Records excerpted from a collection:
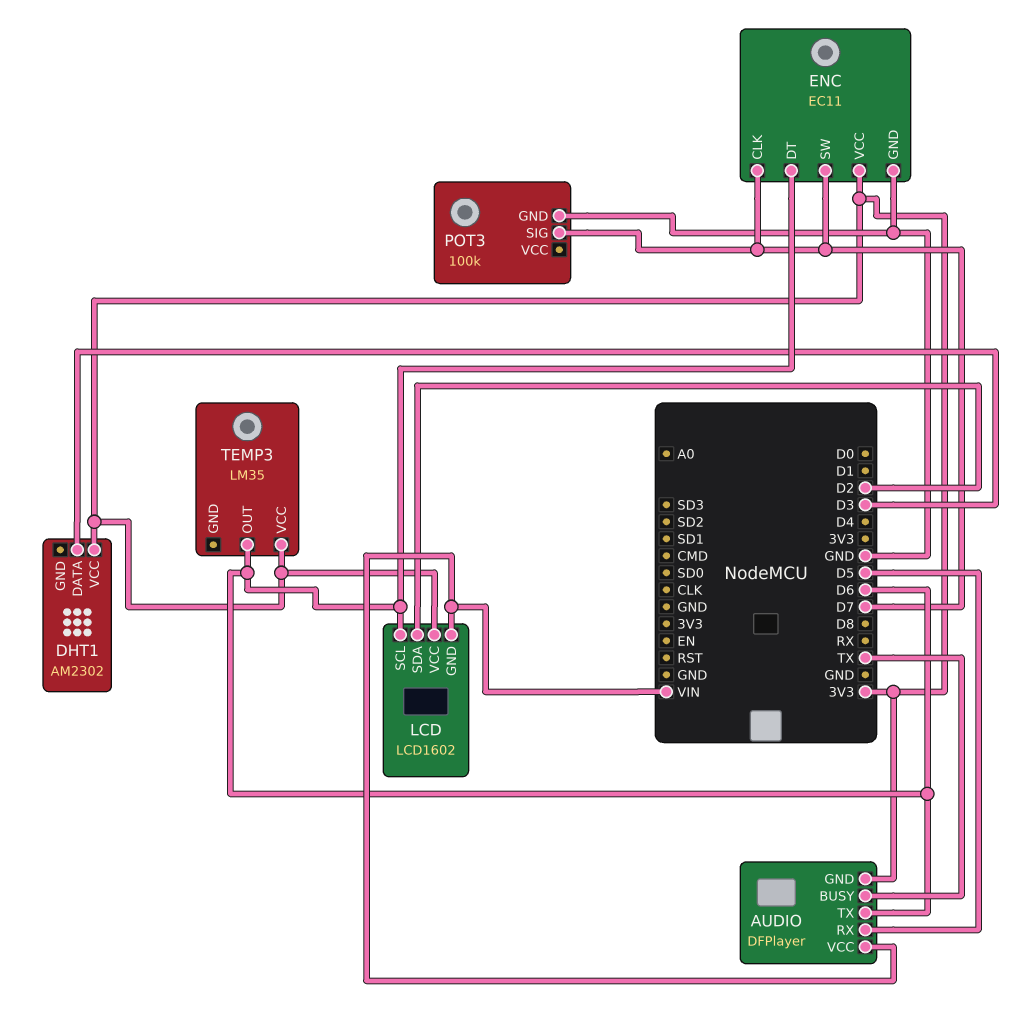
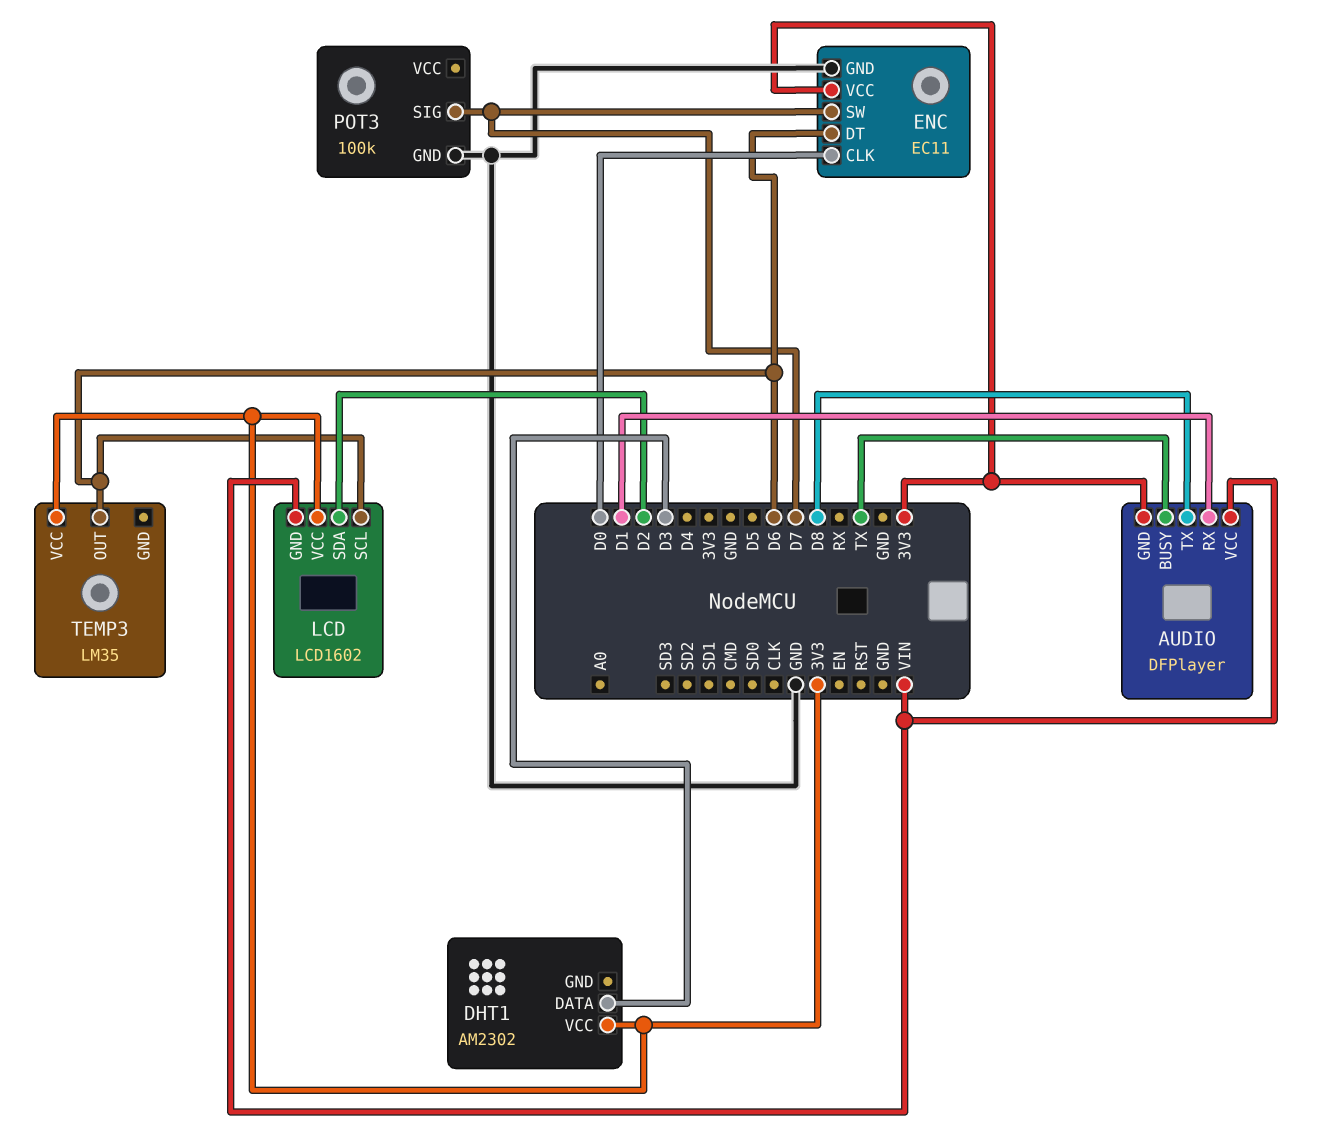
AUDIO pin RX: D5 -> D1
AUDIO pin TX: D6 -> D8
ENC pin CLK: D7 -> D0

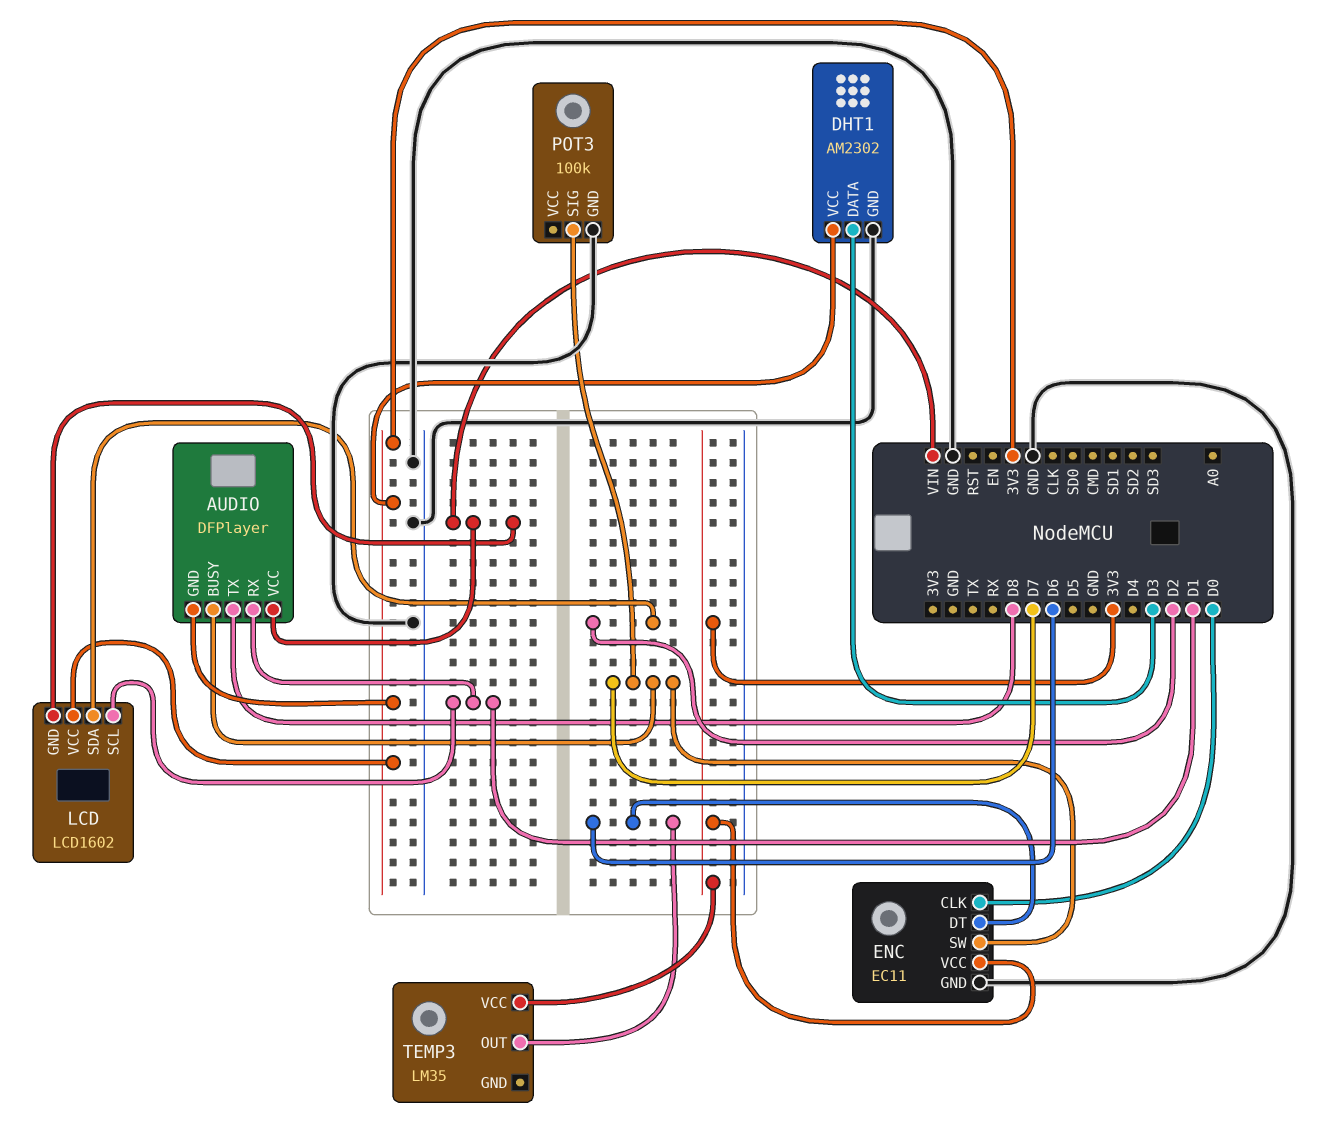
AUDIO pin BUSY: TX -> D7
DHT1 pin GND: none -> GND
LCD pin SCL: D6 -> D1

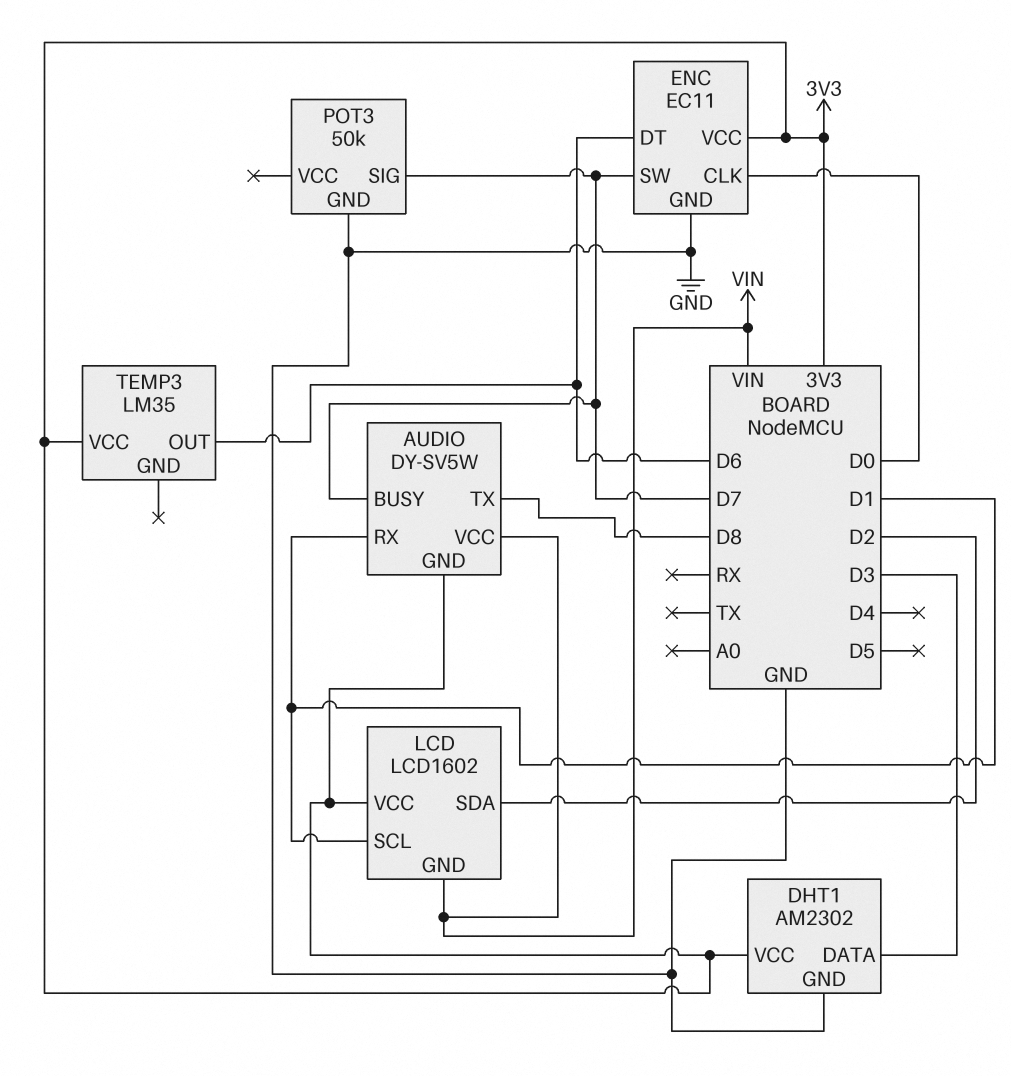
AUDIO: DFPlayer -> DY-SV5W
POT3: 100k -> 50k

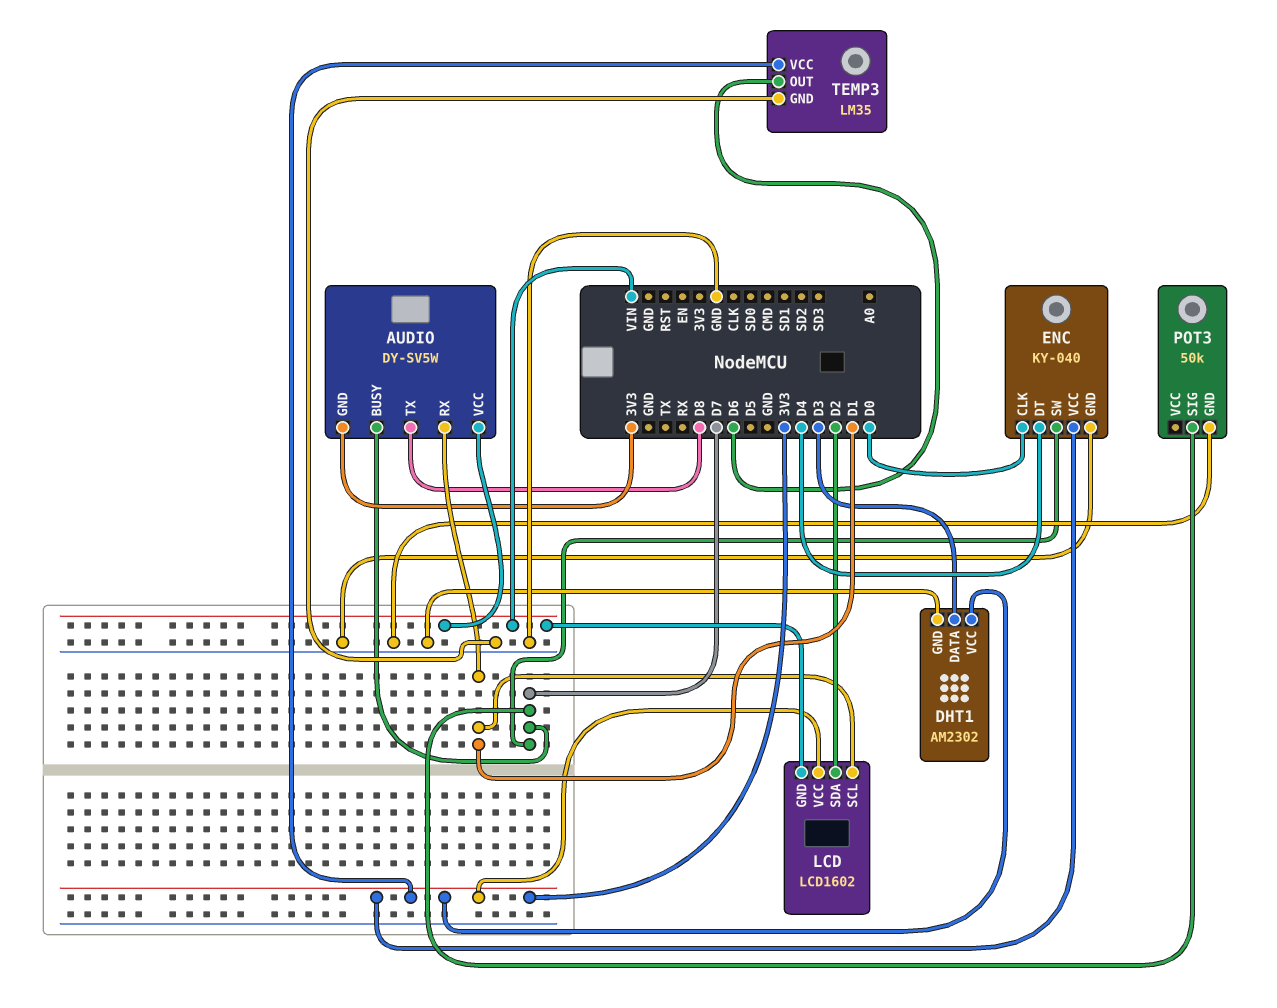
ENC: EC11 -> KY-040
ENC pin DT: D6 -> D4
TEMP3 pin GND: none -> GND

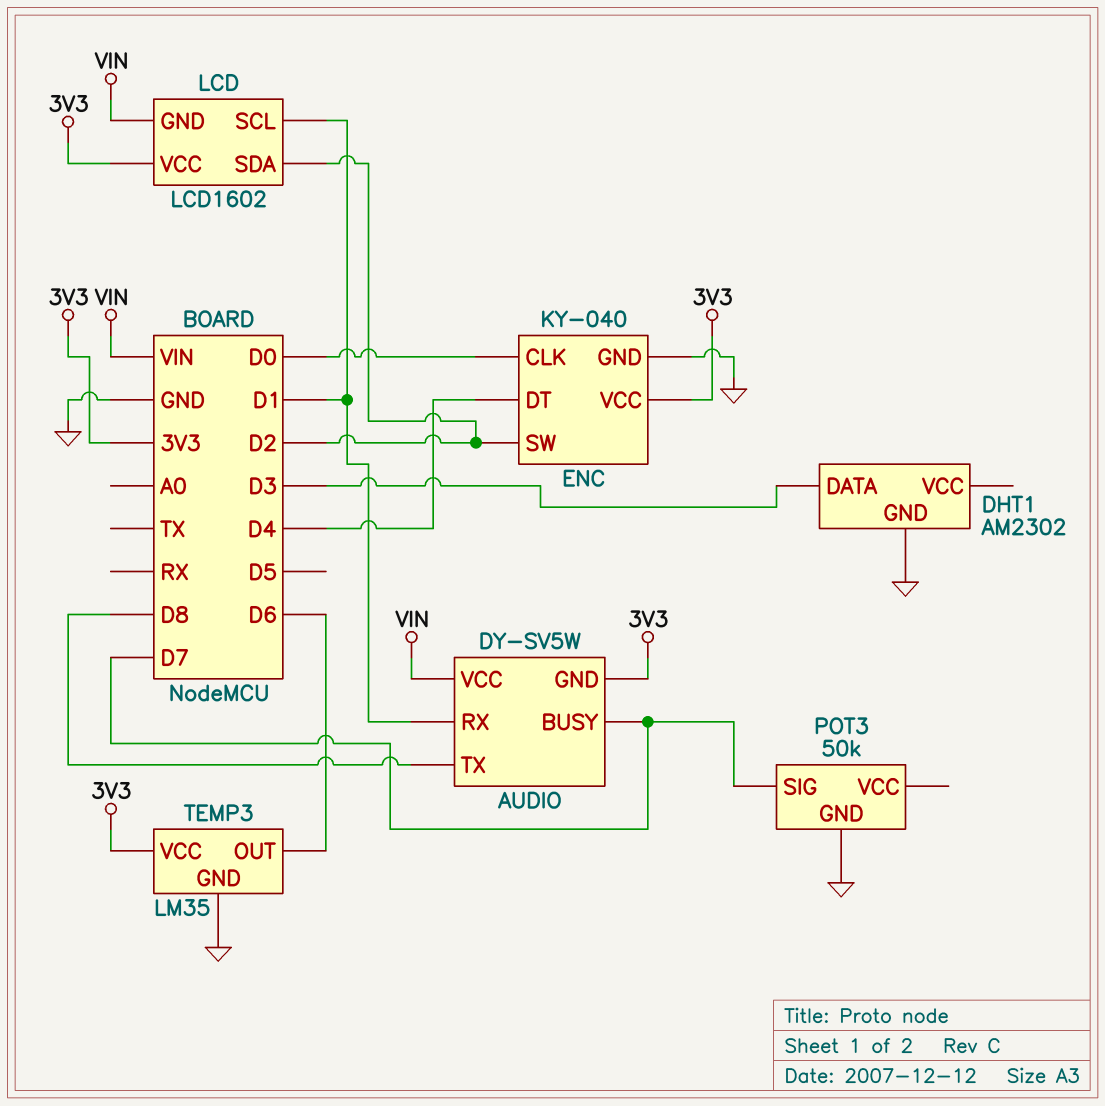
DHT1 pin VCC: 3V3 -> none
ENC pin SW: D7 -> D2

▸ Try it
An exact copy of all entries is needed, with no pictures in it.

▸ Finished task
AUDIO pin RX: D5 -> D1
AUDIO pin TX: D6 -> D8
ENC pin CLK: D7 -> D0

AUDIO pin BUSY: TX -> D7
DHT1 pin GND: none -> GND
LCD pin SCL: D6 -> D1

AUDIO: DFPlayer -> DY-SV5W
POT3: 100k -> 50k

ENC: EC11 -> KY-040
ENC pin DT: D6 -> D4
TEMP3 pin GND: none -> GND

DHT1 pin VCC: 3V3 -> none
ENC pin SW: D7 -> D2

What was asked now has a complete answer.